**** RECORDS ****

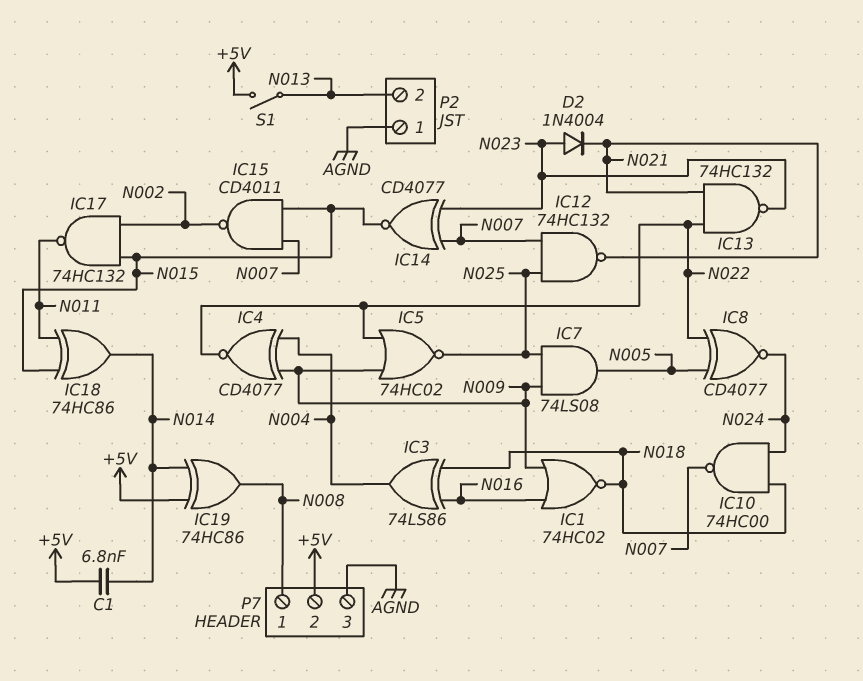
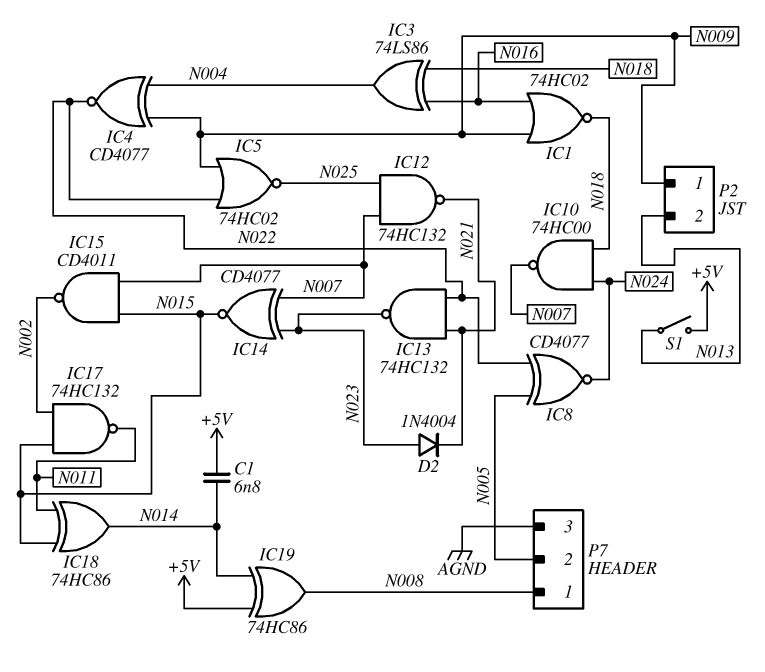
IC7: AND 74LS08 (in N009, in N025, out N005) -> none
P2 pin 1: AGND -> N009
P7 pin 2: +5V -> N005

****
**** RECORDS ****

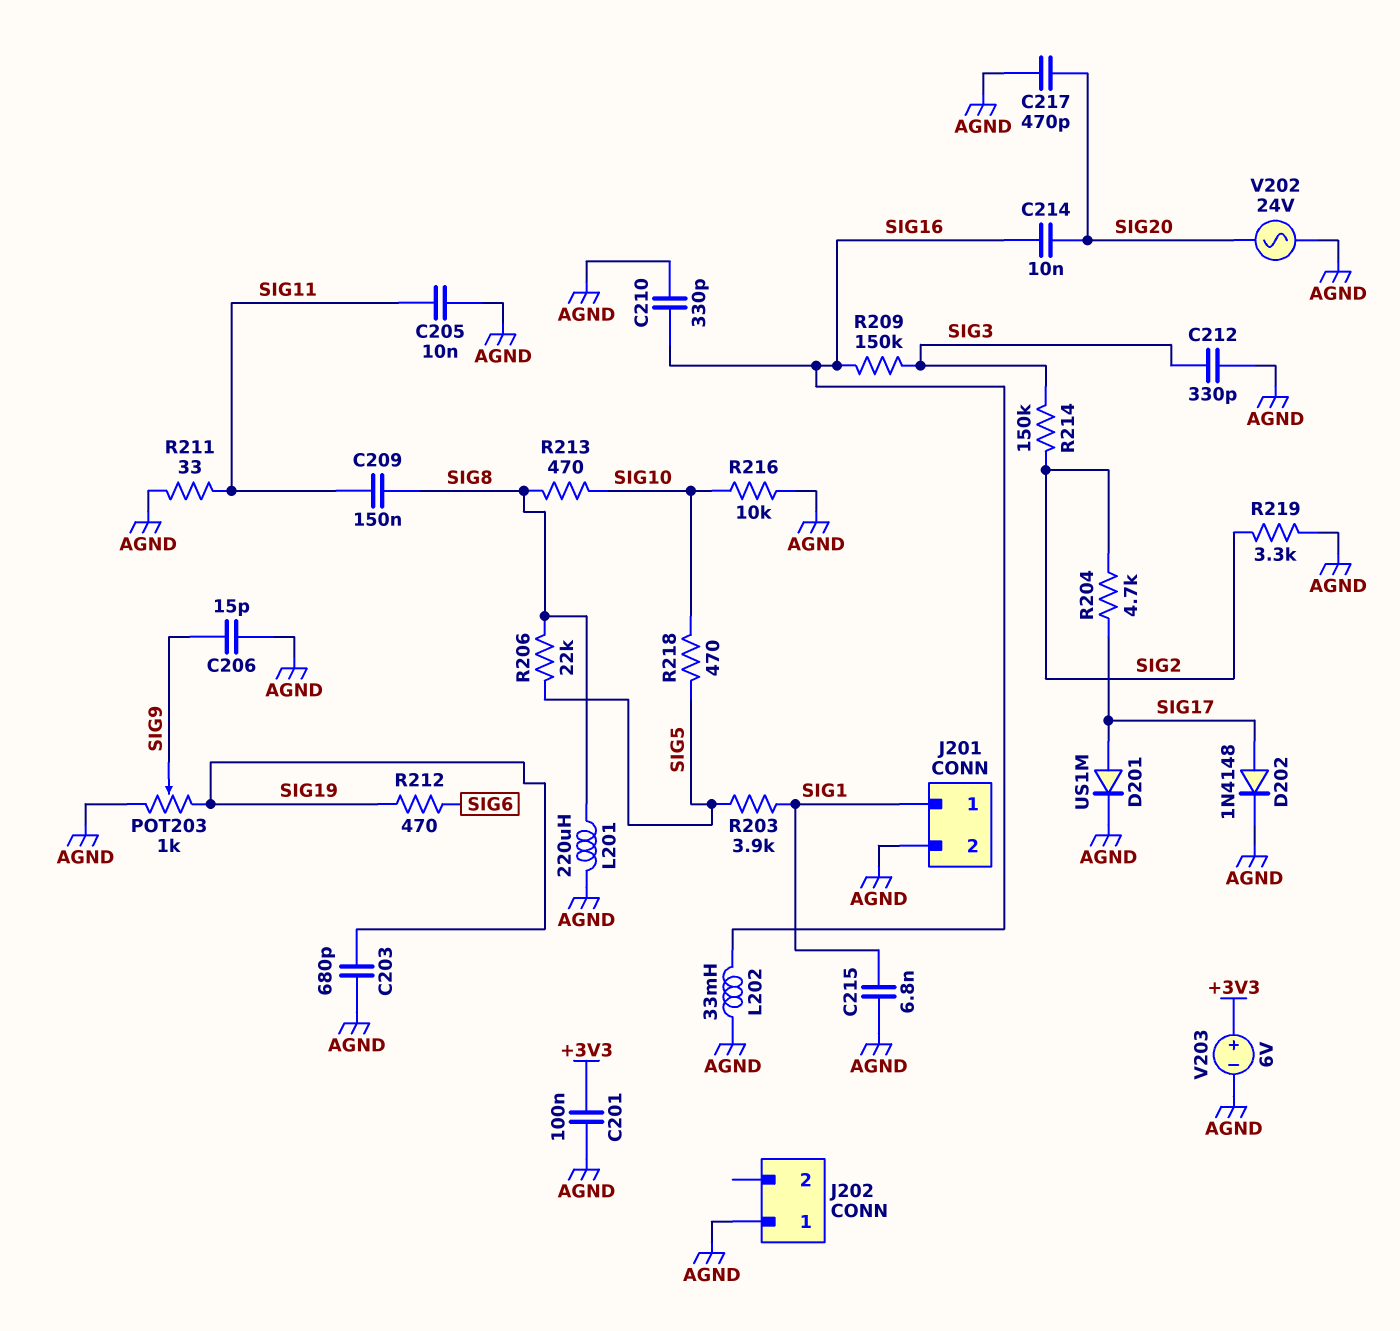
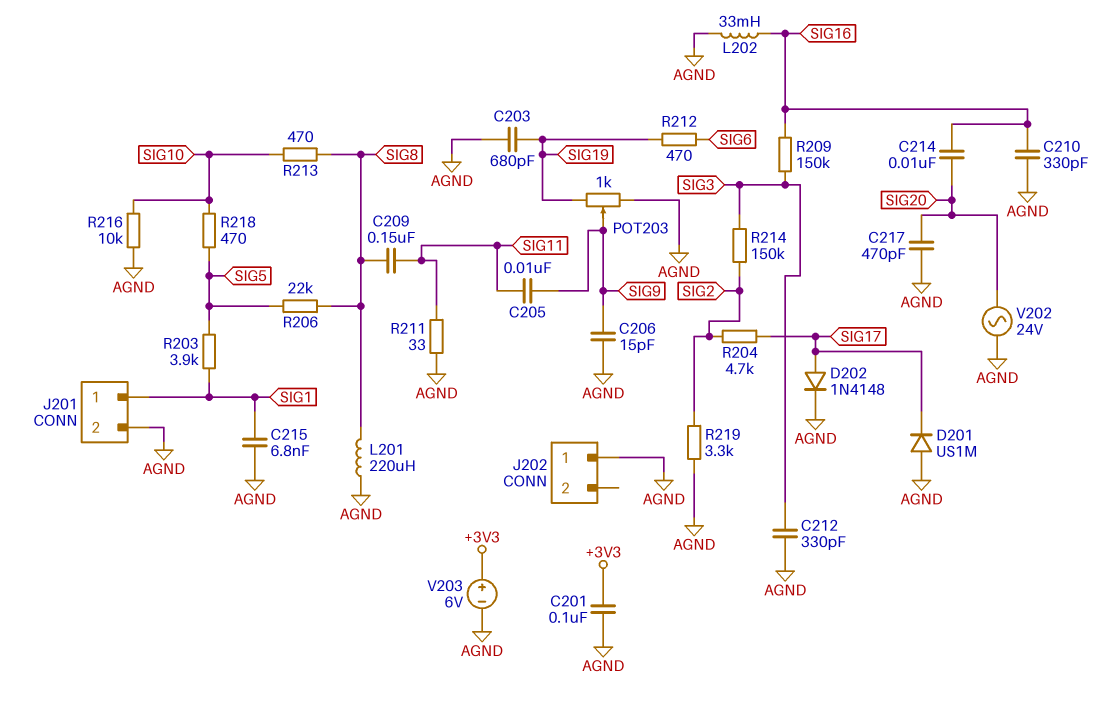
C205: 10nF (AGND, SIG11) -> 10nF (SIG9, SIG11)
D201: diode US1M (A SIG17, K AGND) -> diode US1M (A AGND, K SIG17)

****

**YOUR INSTRUCTIONS**
Show all lines from the data that contain "AGND".

**RESULT OF THIS EXERCISE**
P2 pin 1: AGND -> N009
C205: 10nF (AGND, SIG11) -> 10nF (SIG9, SIG11)
D201: diode US1M (A SIG17, K AGND) -> diode US1M (A AGND, K SIG17)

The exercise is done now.